◆ PROBLEM TO WORK ON
What is wanted is the full listing, word for word, without its pictures.

◆ PROVIDED DATA
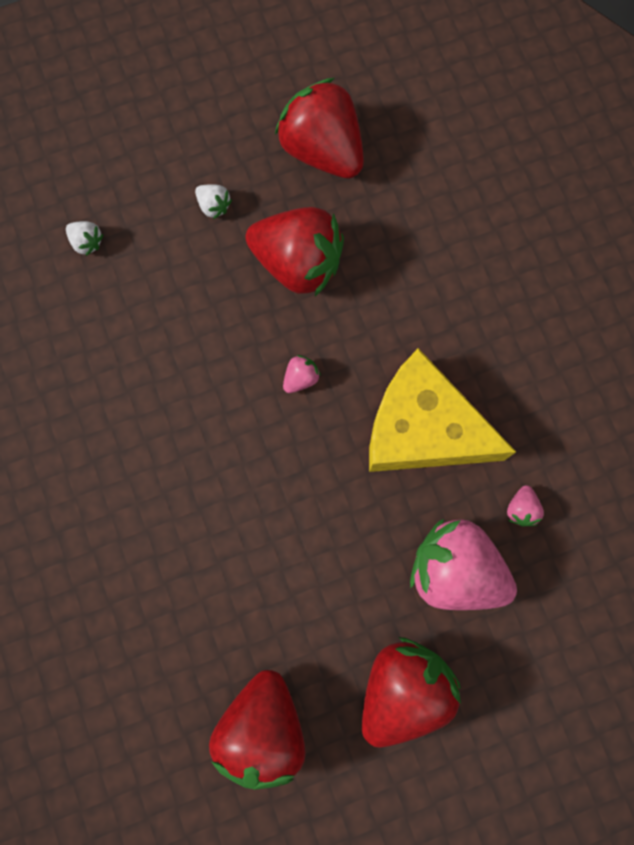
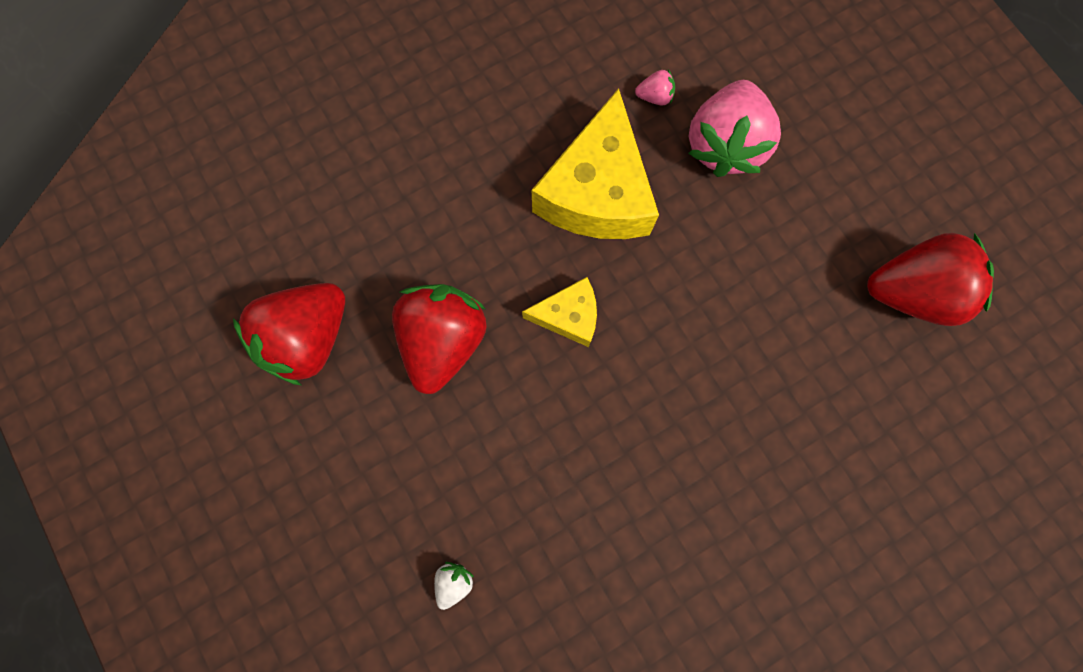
camera: 100 degrees left, 0 degrees up
white strawberry [195,184,232,219] -> none
pink strawberry [283,355,321,393] -> yellow cheese [522,277,597,347]
red strawberry [362,637,461,747] -> none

◆ TASK RESPONSE
camera: 100 degrees left, 0 degrees up
white strawberry [195,184,232,219] -> none
pink strawberry [283,355,321,393] -> yellow cheese [522,277,597,347]
red strawberry [362,637,461,747] -> none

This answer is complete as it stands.